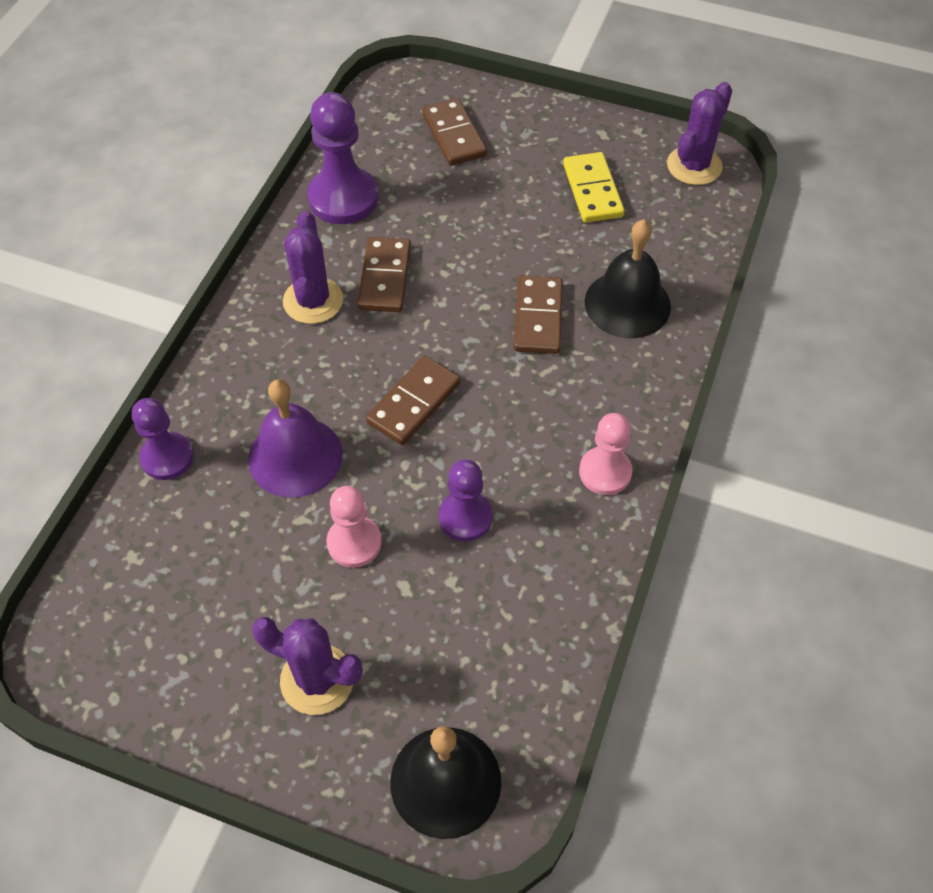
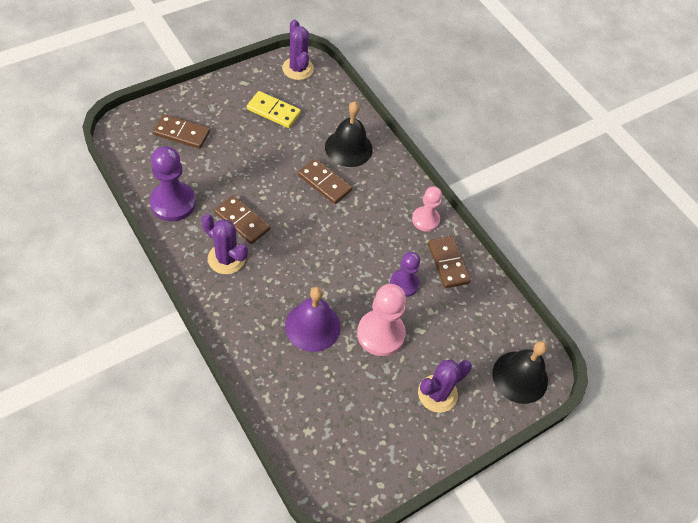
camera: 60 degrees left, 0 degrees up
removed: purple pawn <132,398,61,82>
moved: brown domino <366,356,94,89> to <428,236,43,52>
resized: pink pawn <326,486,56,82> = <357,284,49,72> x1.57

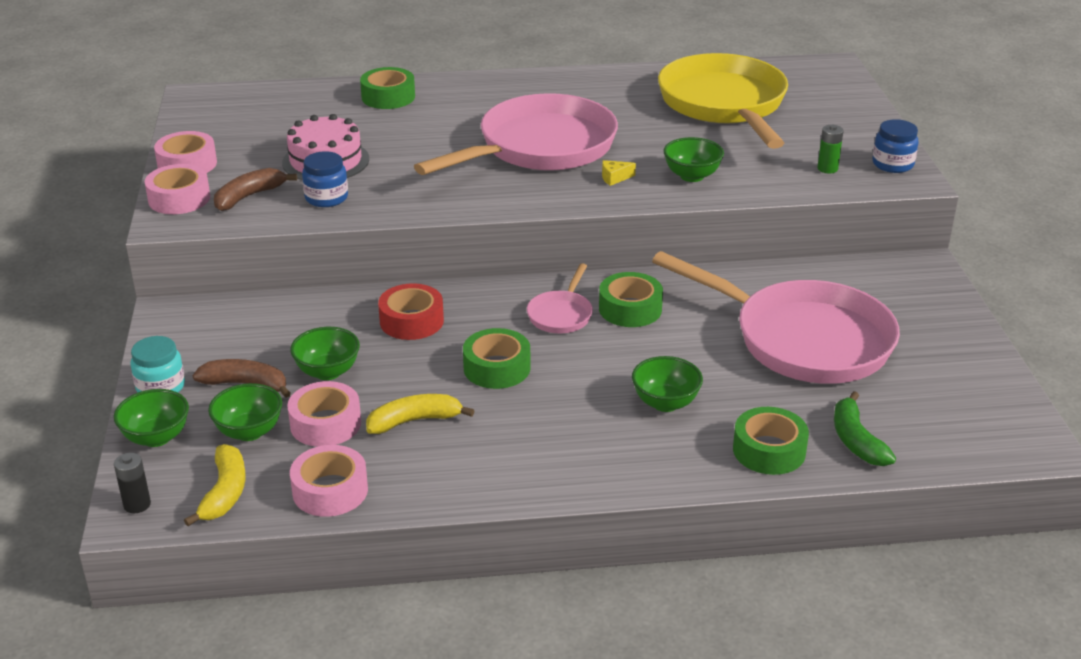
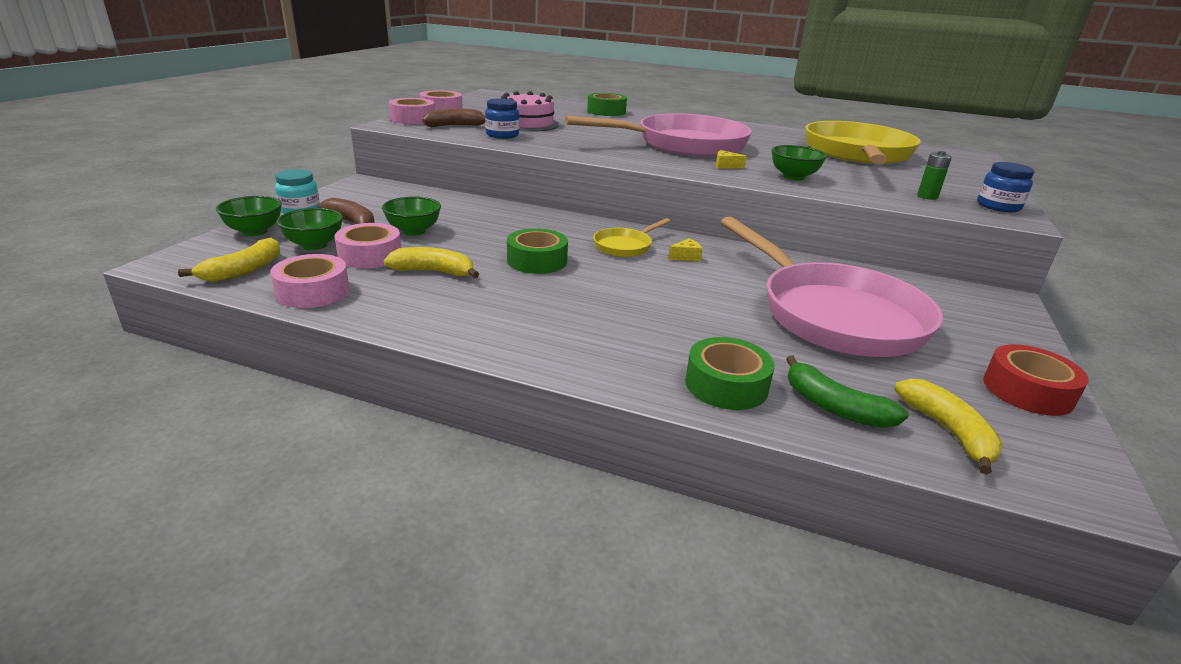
camera: 25 degrees right, 5 degrees down
removed: black battery <114,453,37,60>; green bowl <632,356,71,56>
added: yellow banana <894,379,109,96>
moved: red tape <378,283,66,57> to <983,344,106,72>
replaced: green tape <599,272,64,55> to yellow cheese <668,238,35,23>
recoloured: pink pan <527,263,66,70> to yellow pan <593,218,77,39>
turned: green banana <834,391,62,75> = <786,356,123,72> 60 degrees counterclockwise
--------------------------------
## Problem details
The copy must include every record exactly and none of the pictures.

## Result below
camera: 60 degrees left, 0 degrees up
removed: purple pawn <132,398,61,82>
moved: brown domino <366,356,94,89> to <428,236,43,52>
resized: pink pawn <326,486,56,82> = <357,284,49,72> x1.57

camera: 25 degrees right, 5 degrees down
removed: black battery <114,453,37,60>; green bowl <632,356,71,56>
added: yellow banana <894,379,109,96>
moved: red tape <378,283,66,57> to <983,344,106,72>
replaced: green tape <599,272,64,55> to yellow cheese <668,238,35,23>
recoloured: pink pan <527,263,66,70> to yellow pan <593,218,77,39>
turned: green banana <834,391,62,75> = <786,356,123,72> 60 degrees counterclockwise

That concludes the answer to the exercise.